Scene images with change listings:
- - -

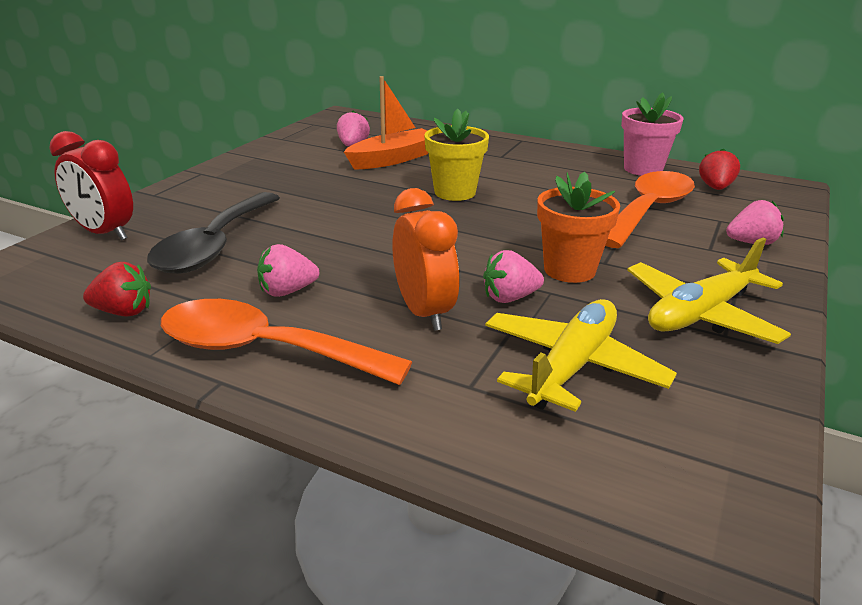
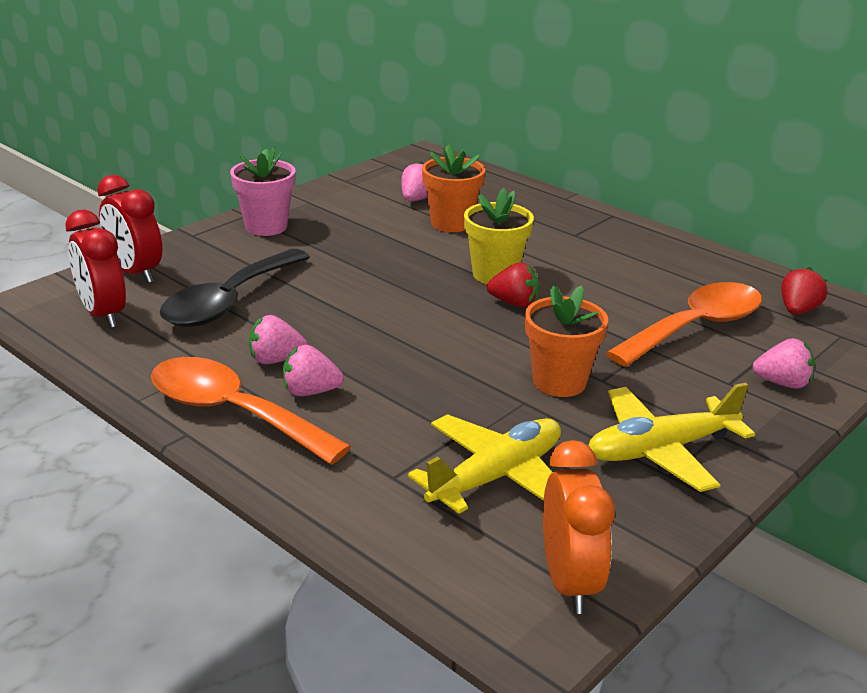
camera: 15 degrees right, 0 degrees up
(81, 275) = (103, 314): none -> red clock
(124, 312) = (129, 356): red strawberry -> red strawberry (514, 303)
(393, 159) = (451, 223): orange boat -> orange flower pot
(424, 312) = (390, 402): orange clock -> orange clock (569, 582)
(510, 298) = (480, 401): pink strawberry -> pink strawberry (310, 392)
(643, 169) = (729, 274): pink flower pot -> pink flower pot (266, 226)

- - -

## Instructions to follow
Leave out the pictures and give the rest of the records again exactly.

## The answer
camera: 15 degrees right, 0 degrees up
(81, 275) = (103, 314): none -> red clock
(124, 312) = (129, 356): red strawberry -> red strawberry (514, 303)
(393, 159) = (451, 223): orange boat -> orange flower pot
(424, 312) = (390, 402): orange clock -> orange clock (569, 582)
(510, 298) = (480, 401): pink strawberry -> pink strawberry (310, 392)
(643, 169) = (729, 274): pink flower pot -> pink flower pot (266, 226)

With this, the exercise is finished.